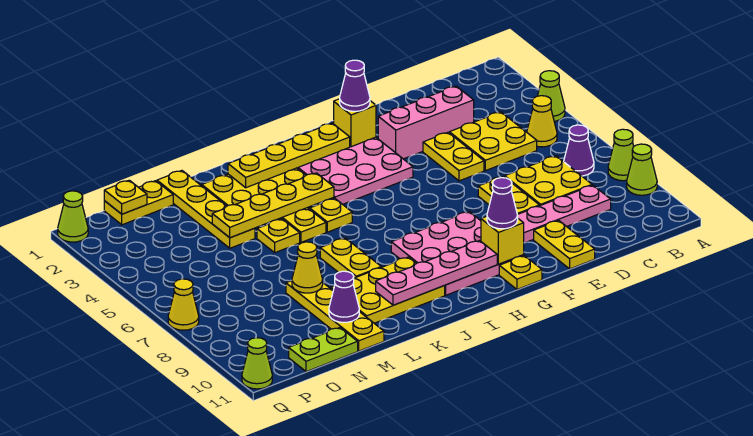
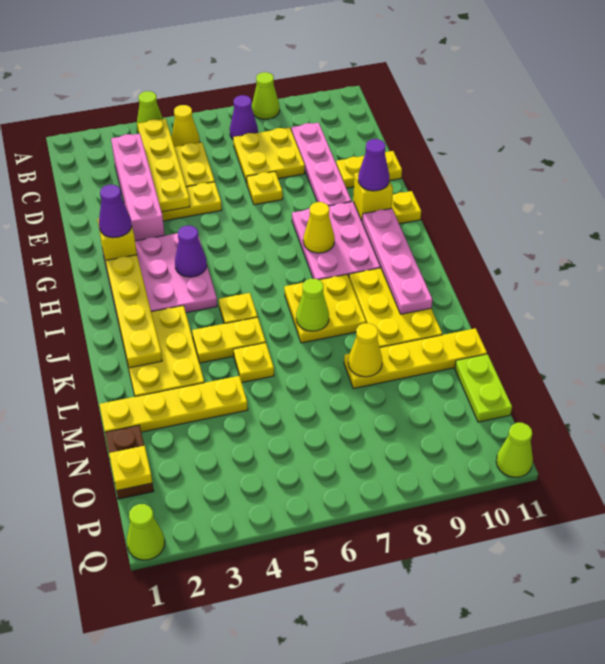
lime cone A9 level 1 -> lime cone K7 level 2
pink brick D3:F3 level 1 -> pink brick C3:F3 level 1
yellow plate E7:E8 level 1 -> yellow plate E7 level 1
yellow plate J4:M4 level 2 -> yellow plate B4:E4 level 2
yellow plate K7:K8 level 1 -> yellow plate J7:K8 level 1
purple cone M10 level 2 -> purple cone H4 level 2
yellow plate N1:O1 level 1 -> brown plate N1:O1 level 1
yellow cone Q7 level 1 -> yellow cone H8 level 2

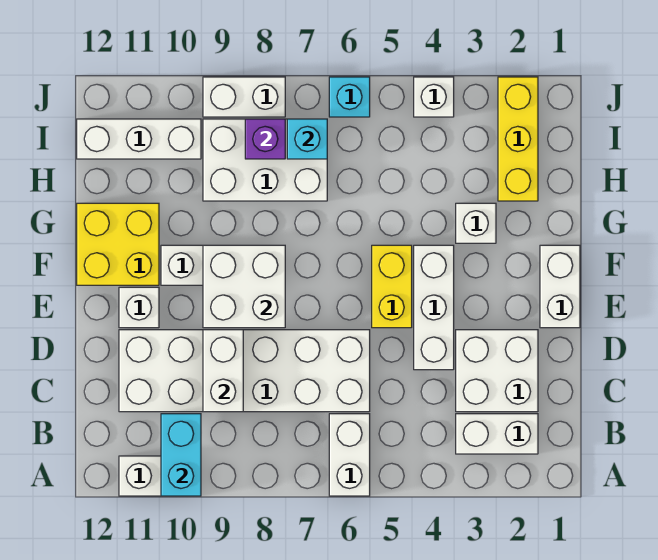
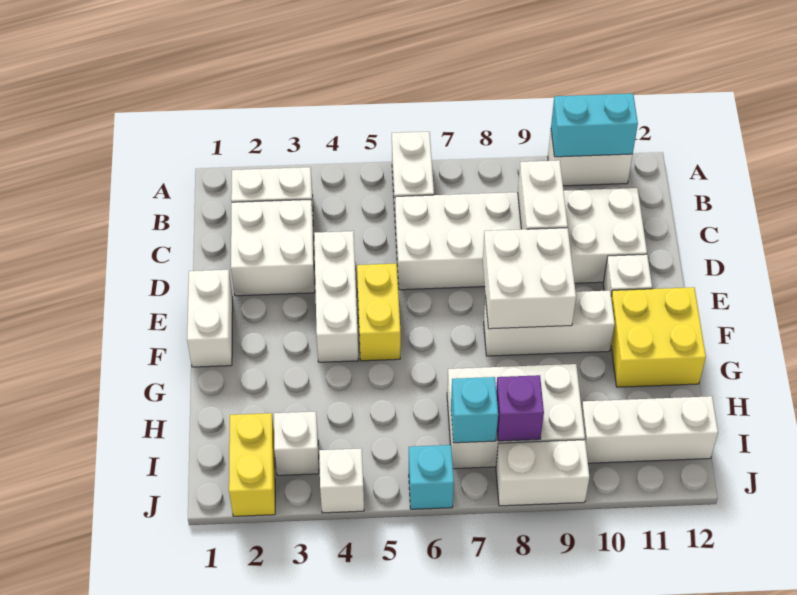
cyan brick A10:B10 level 2 -> cyan brick A10:A11 level 2
white brick G3 level 1 -> white brick I3 level 1
yellow brick H2:J2 level 1 -> yellow brick I2:J2 level 1

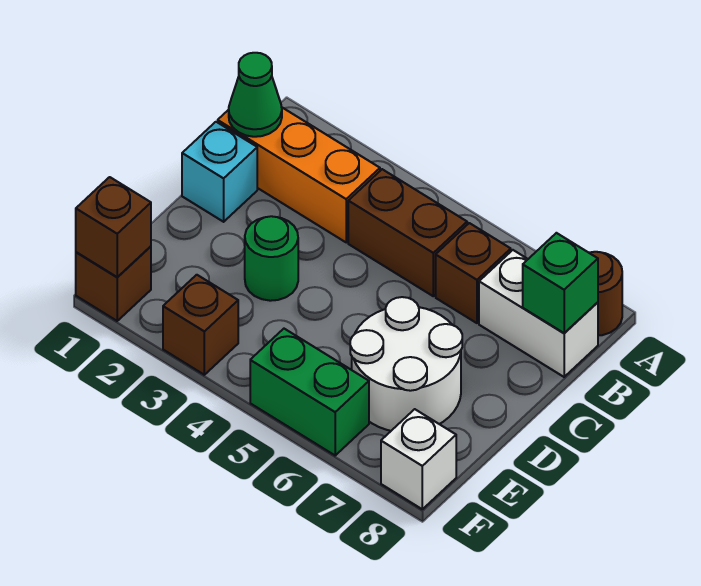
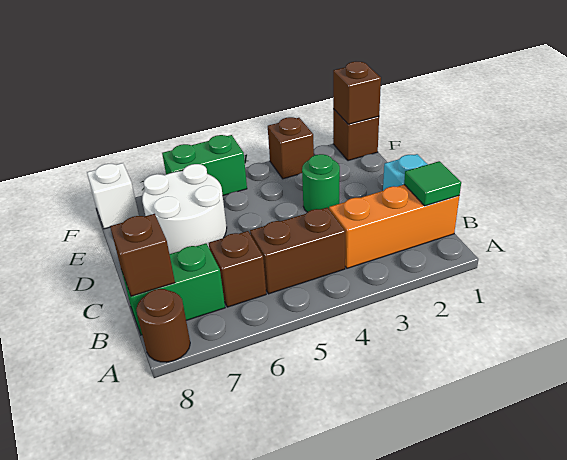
green cone B1 level 2 -> green tile B1 level 2
white brick B7:B8 level 1 -> green brick B7:B8 level 1
green brick B8 level 2 -> brown brick B8 level 2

━━━━━━━━━━━━━━━━

:: ABOUT THIS EXERCISE ::
With the pictures dropped, write out all of the entries word for word.

:: ANSWER ::
lime cone A9 level 1 -> lime cone K7 level 2
pink brick D3:F3 level 1 -> pink brick C3:F3 level 1
yellow plate E7:E8 level 1 -> yellow plate E7 level 1
yellow plate J4:M4 level 2 -> yellow plate B4:E4 level 2
yellow plate K7:K8 level 1 -> yellow plate J7:K8 level 1
purple cone M10 level 2 -> purple cone H4 level 2
yellow plate N1:O1 level 1 -> brown plate N1:O1 level 1
yellow cone Q7 level 1 -> yellow cone H8 level 2

cyan brick A10:B10 level 2 -> cyan brick A10:A11 level 2
white brick G3 level 1 -> white brick I3 level 1
yellow brick H2:J2 level 1 -> yellow brick I2:J2 level 1

green cone B1 level 2 -> green tile B1 level 2
white brick B7:B8 level 1 -> green brick B7:B8 level 1
green brick B8 level 2 -> brown brick B8 level 2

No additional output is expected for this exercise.